BEGIN

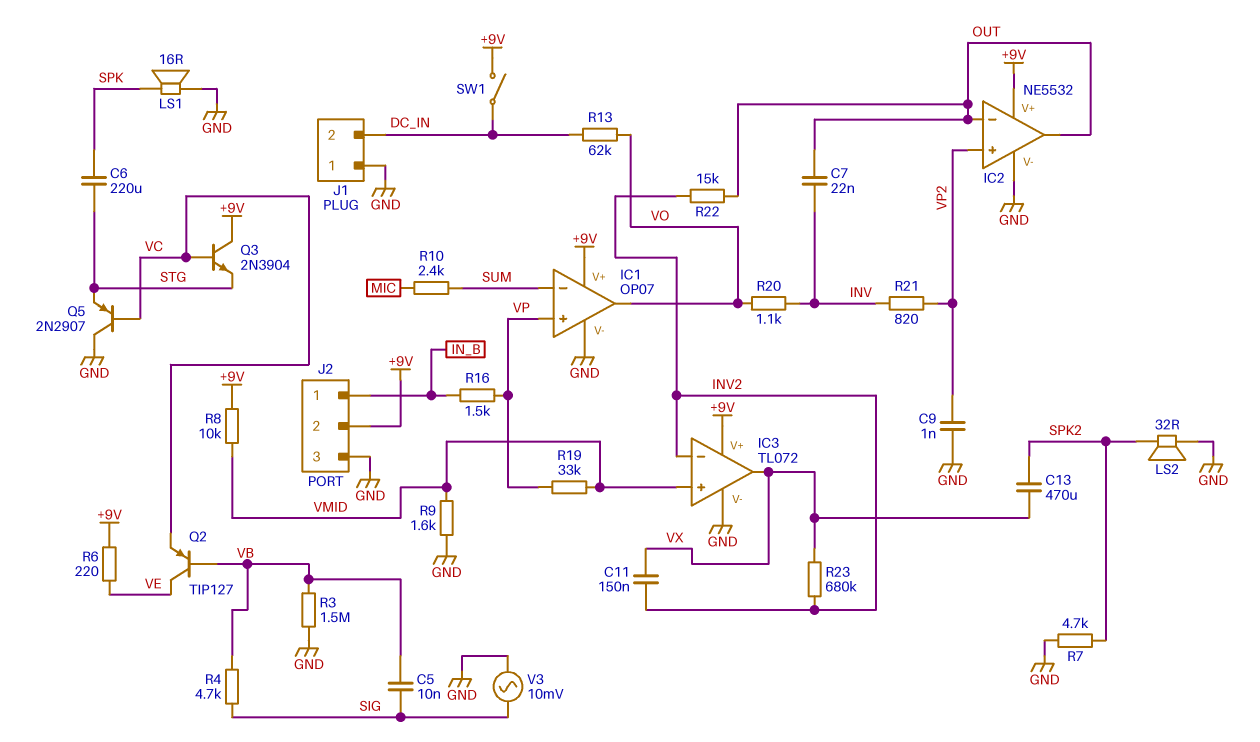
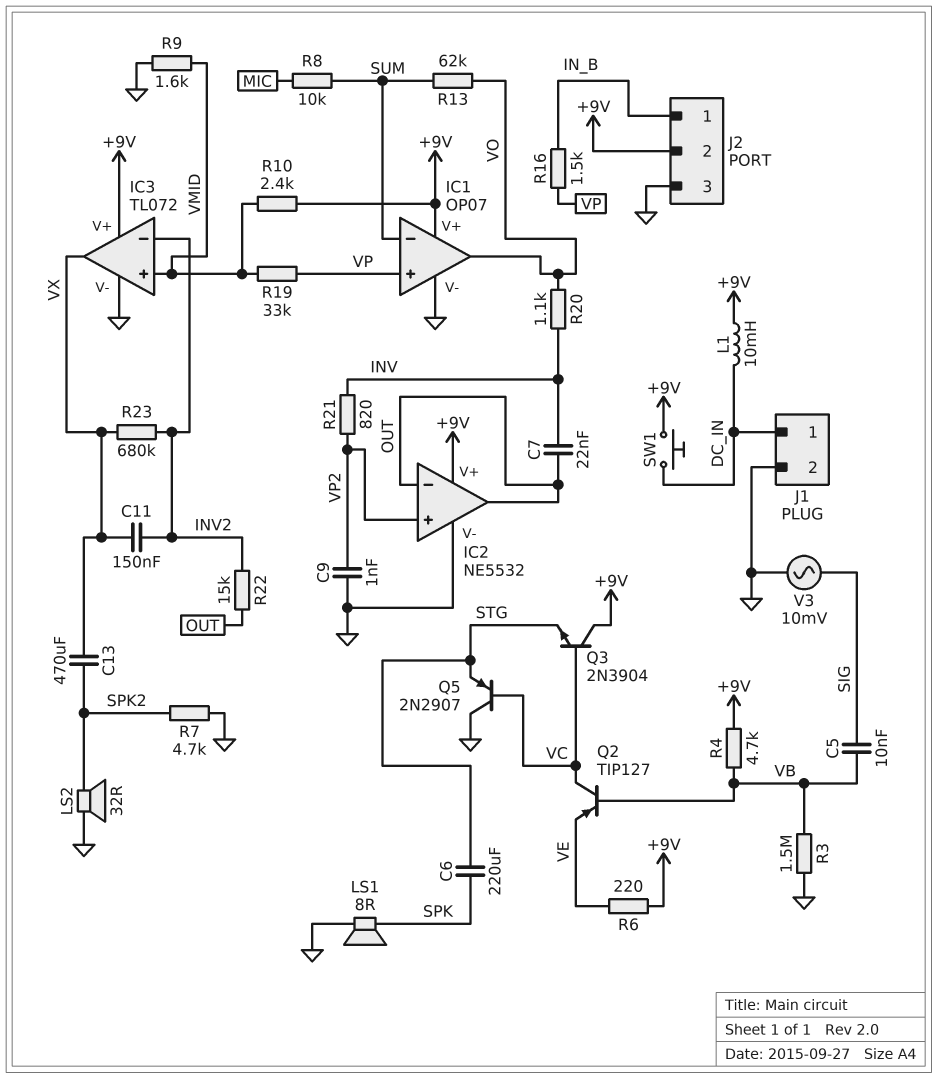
J1 pin 1: GND -> DC_IN
J1 pin 2: DC_IN -> GND
L1: none -> 10mH (+9V, DC_IN)
LS1: speaker 16R (GND, SPK) -> speaker 8R (GND, SPK)
Q2: PNP TIP127 (B VB, C VE, E VC) -> PNP TIP127 (B VB, C VC, E VE)
R4: 4.7k (SIG, VB) -> 4.7k (+9V, VB)
R8: 10k (+9V, VMID) -> 10k (MIC, SUM)
R10: 2.4k (MIC, SUM) -> 2.4k (+9V, VMID)
R13: 62k (DC_IN, VO) -> 62k (SUM, VO)
SW1: switch (+9V, DC_IN) -> button (+9V, DC_IN)

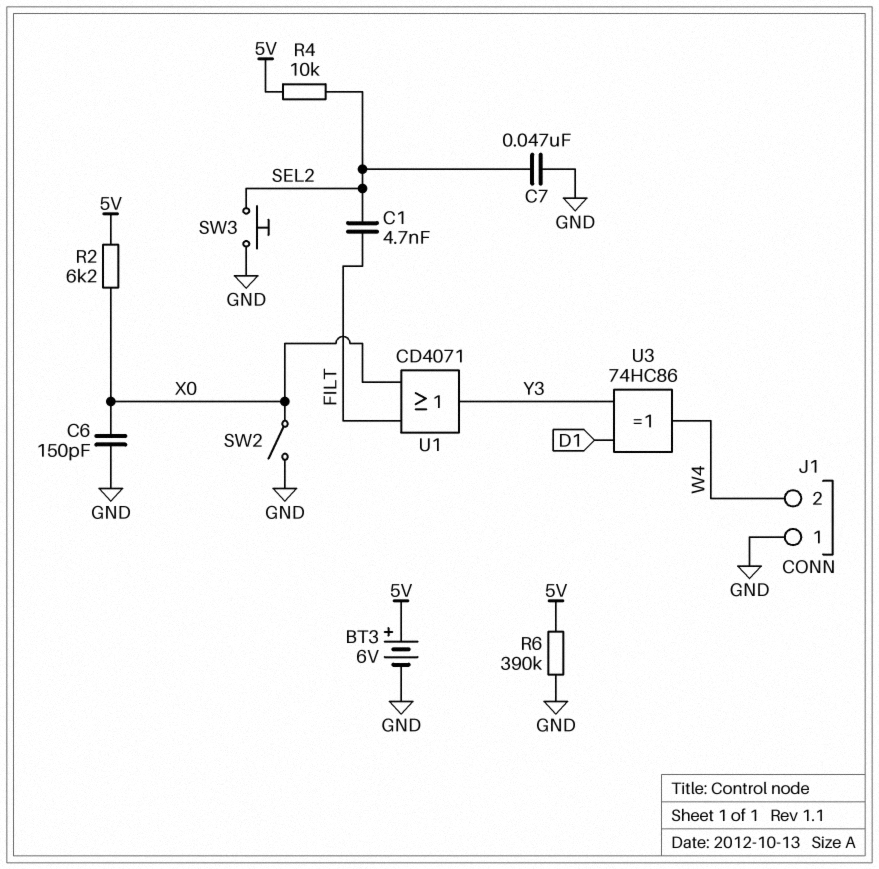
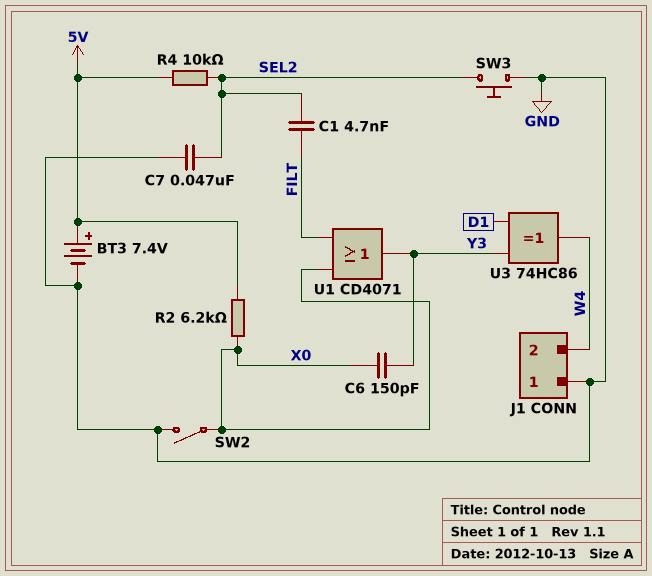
BT3: 6V (plus 5V, minus GND) -> 7.4V (plus 5V, minus GND)
C6: 150pF (GND, X0) -> 150pF (X0, Y3)
R6: 390k (5V, GND) -> none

END

Write the listing above out again word for word, excluding all images.

J1 pin 1: GND -> DC_IN
J1 pin 2: DC_IN -> GND
L1: none -> 10mH (+9V, DC_IN)
LS1: speaker 16R (GND, SPK) -> speaker 8R (GND, SPK)
Q2: PNP TIP127 (B VB, C VE, E VC) -> PNP TIP127 (B VB, C VC, E VE)
R4: 4.7k (SIG, VB) -> 4.7k (+9V, VB)
R8: 10k (+9V, VMID) -> 10k (MIC, SUM)
R10: 2.4k (MIC, SUM) -> 2.4k (+9V, VMID)
R13: 62k (DC_IN, VO) -> 62k (SUM, VO)
SW1: switch (+9V, DC_IN) -> button (+9V, DC_IN)

BT3: 6V (plus 5V, minus GND) -> 7.4V (plus 5V, minus GND)
C6: 150pF (GND, X0) -> 150pF (X0, Y3)
R6: 390k (5V, GND) -> none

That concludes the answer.